■ **PROBLEM STATEMENT**: Please return the data word for word and leave out any picture it contains.

Scene comparison data:
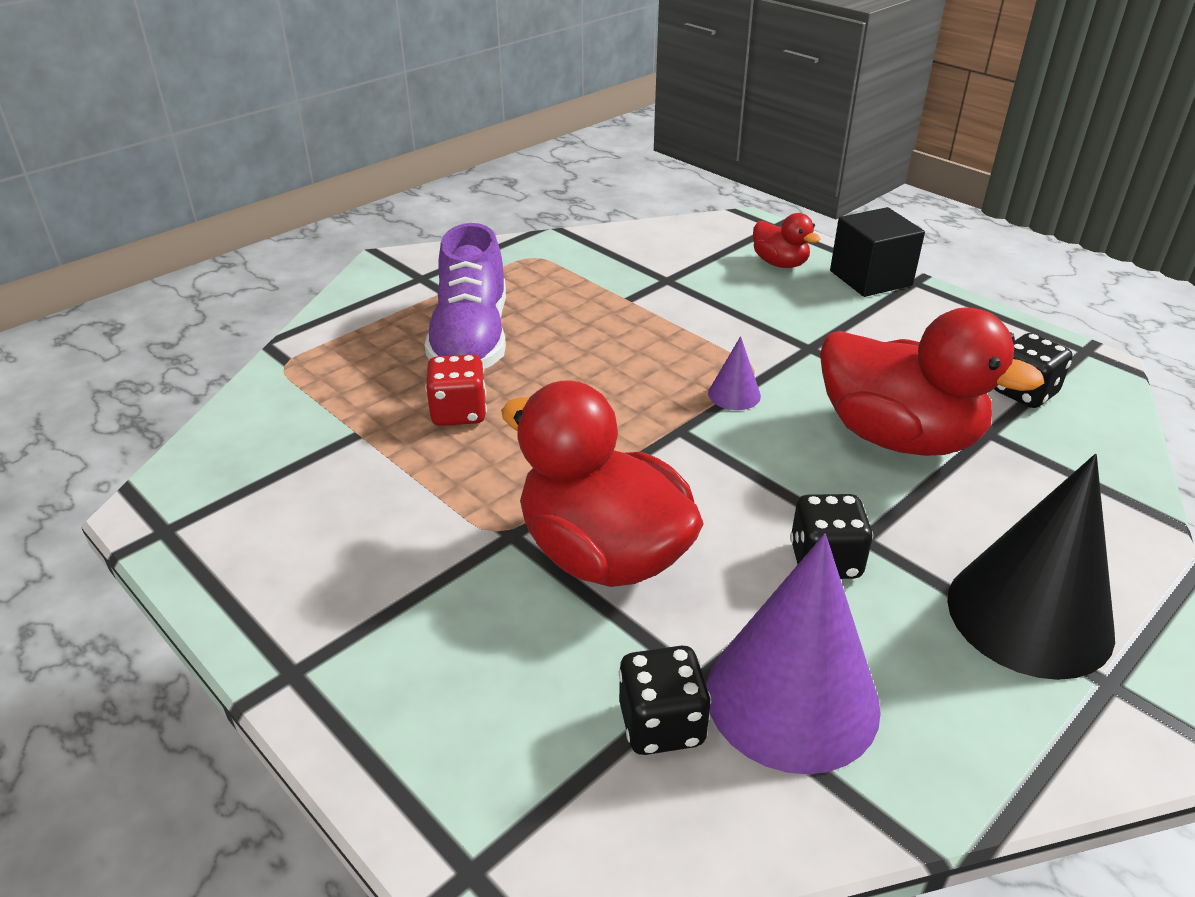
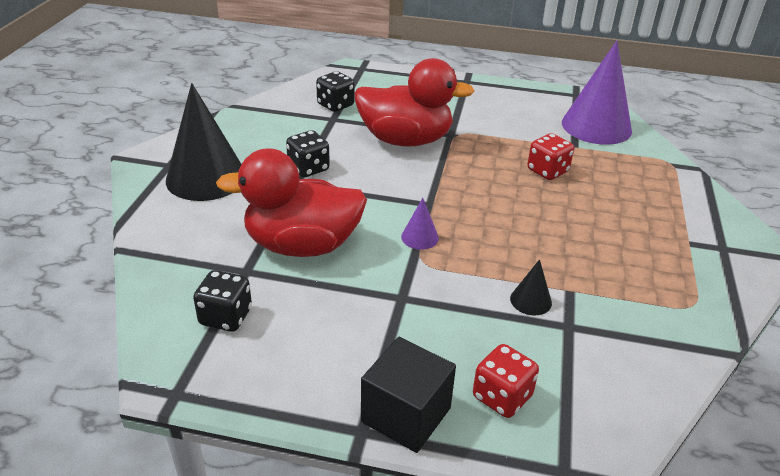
camera: 145 degrees right, 0 degrees up
purple shoe [425,223,506,369] -> none
purple cone [706,534,881,774] -> purple cone moved to [562,40,632,145]
red duck [753,213,821,268] -> red dice [473,344,539,418]
none -> black cone [510,259,552,315]

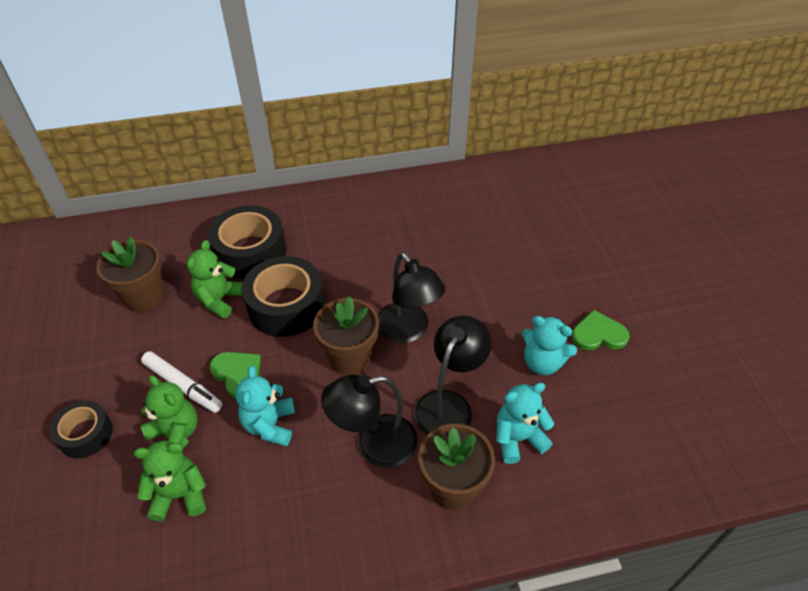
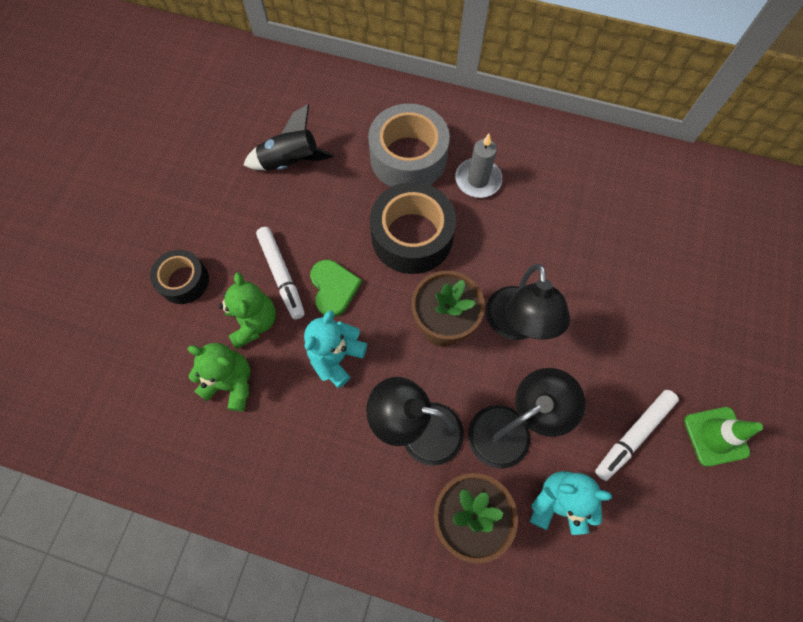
camera: 30 degrees right, 20 degrees up
brown flower pot [96,237,164,312] -> black rocket [243,104,334,170]
green teddy bear [187,240,243,319] -> none
black tape [208,205,286,279] -> grey tape [368,103,450,187]
turquoise teddy bear [522,316,577,375] -> white marker [595,390,679,481]
green heart [572,310,630,351] -> green traffic cone [684,407,763,467]
none -> grey candle [455,134,502,198]

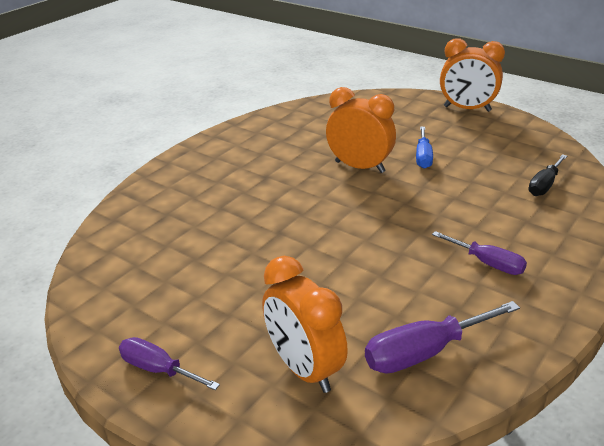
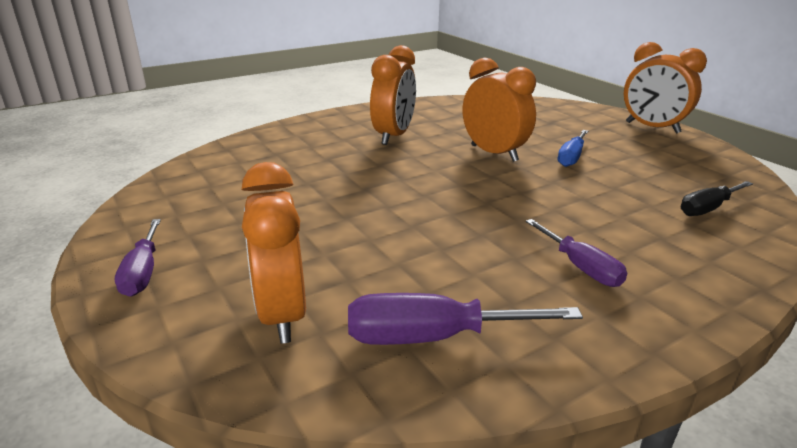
camera: 20 degrees right, 5 degrees down
purple screwdriver [119,337,220,390] -> purple screwdriver turned 150 degrees counterclockwise [115,219,161,296]
none -> orange clock [370,45,416,145]

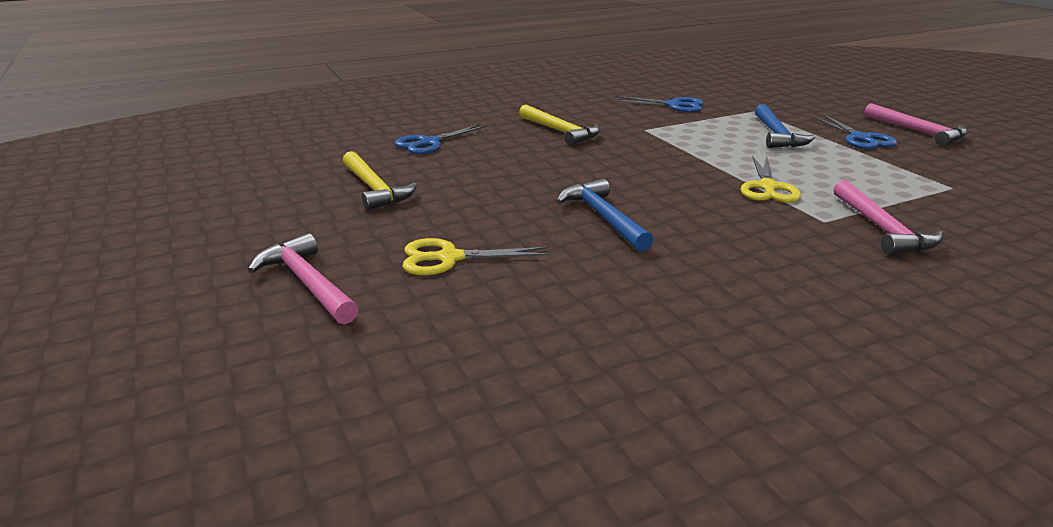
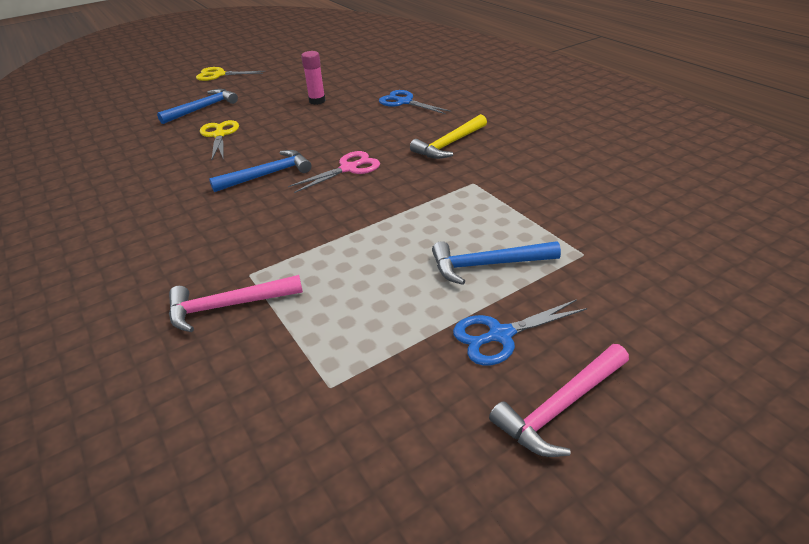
camera: 85 degrees right, 10 degrees up
pink hammer [248,233,359,324] -> blue hammer [157,89,238,124]
yellow hammer [343,151,417,211] -> pink glue stick [301,51,326,105]
blue scissors [613,96,703,112] -> none
yellow scissors [741,156,801,203] -> yellow scissors moved to [196,67,265,81]
none -> pink scissors [288,151,380,193]

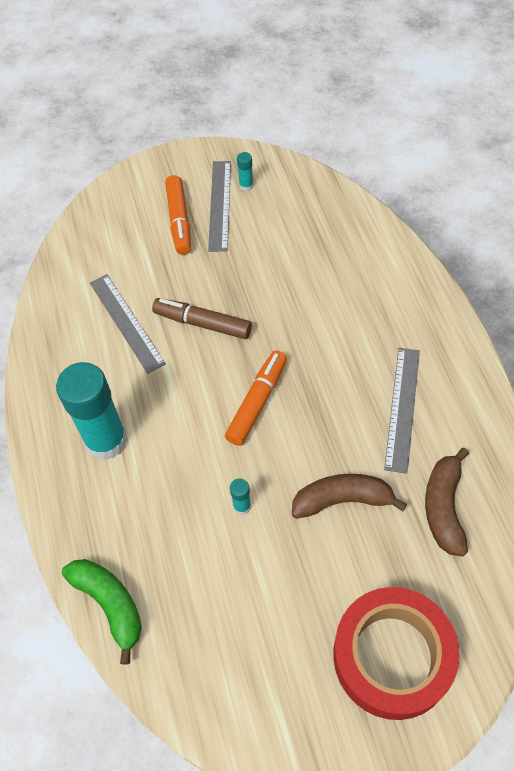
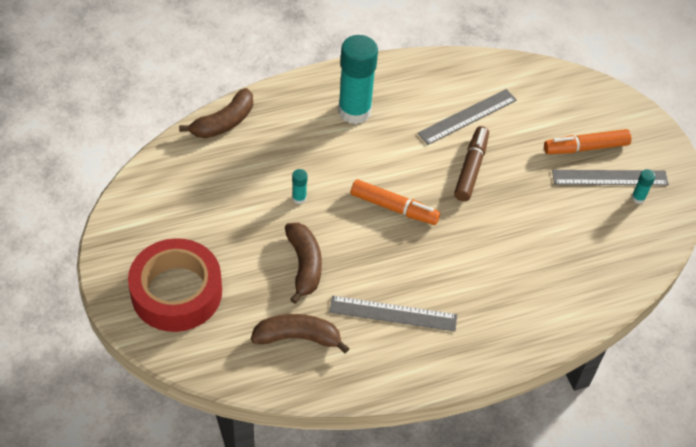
camera: 80 degrees right, 5 degrees down
green banana [62,559,142,665] -> brown banana [179,88,253,138]

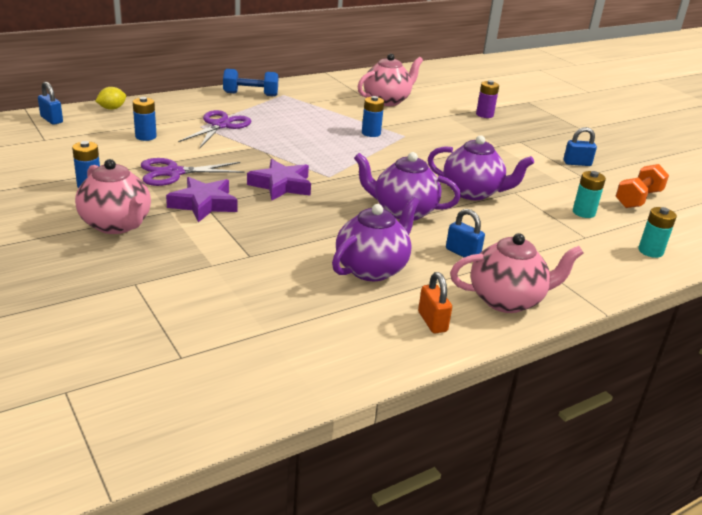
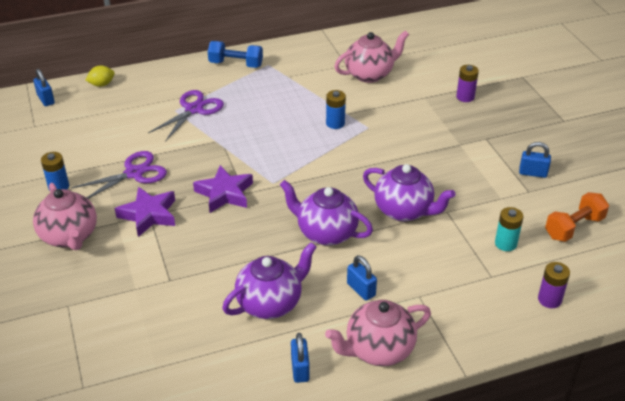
camera: 15 degrees right, 10 degrees up
blue battery [133,97,157,141] -> none
purple scissors [141,158,245,186] -> purple scissors turned 150 degrees clockwise [71,151,167,199]
orange padlock [418,272,452,333] -> blue padlock [291,333,310,383]
pink teapot [450,233,583,313] -> pink teapot turned 150 degrees clockwise [325,300,431,366]
turquoise battery [638,207,677,258] -> purple battery [538,262,570,308]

■ **FINISHED TASK**:
camera: 145 degrees right, 0 degrees up
purple shoe [425,223,506,369] -> none
purple cone [706,534,881,774] -> purple cone moved to [562,40,632,145]
red duck [753,213,821,268] -> red dice [473,344,539,418]
none -> black cone [510,259,552,315]

camera: 30 degrees right, 20 degrees up
brown flower pot [96,237,164,312] -> black rocket [243,104,334,170]
green teddy bear [187,240,243,319] -> none
black tape [208,205,286,279] -> grey tape [368,103,450,187]
turquoise teddy bear [522,316,577,375] -> white marker [595,390,679,481]
green heart [572,310,630,351] -> green traffic cone [684,407,763,467]
none -> grey candle [455,134,502,198]

camera: 20 degrees right, 5 degrees down
purple screwdriver [119,337,220,390] -> purple screwdriver turned 150 degrees counterclockwise [115,219,161,296]
none -> orange clock [370,45,416,145]

camera: 85 degrees right, 10 degrees up
pink hammer [248,233,359,324] -> blue hammer [157,89,238,124]
yellow hammer [343,151,417,211] -> pink glue stick [301,51,326,105]
blue scissors [613,96,703,112] -> none
yellow scissors [741,156,801,203] -> yellow scissors moved to [196,67,265,81]
none -> pink scissors [288,151,380,193]

camera: 80 degrees right, 5 degrees down
green banana [62,559,142,665] -> brown banana [179,88,253,138]

camera: 15 degrees right, 10 degrees up
blue battery [133,97,157,141] -> none
purple scissors [141,158,245,186] -> purple scissors turned 150 degrees clockwise [71,151,167,199]
orange padlock [418,272,452,333] -> blue padlock [291,333,310,383]
pink teapot [450,233,583,313] -> pink teapot turned 150 degrees clockwise [325,300,431,366]
turquoise battery [638,207,677,258] -> purple battery [538,262,570,308]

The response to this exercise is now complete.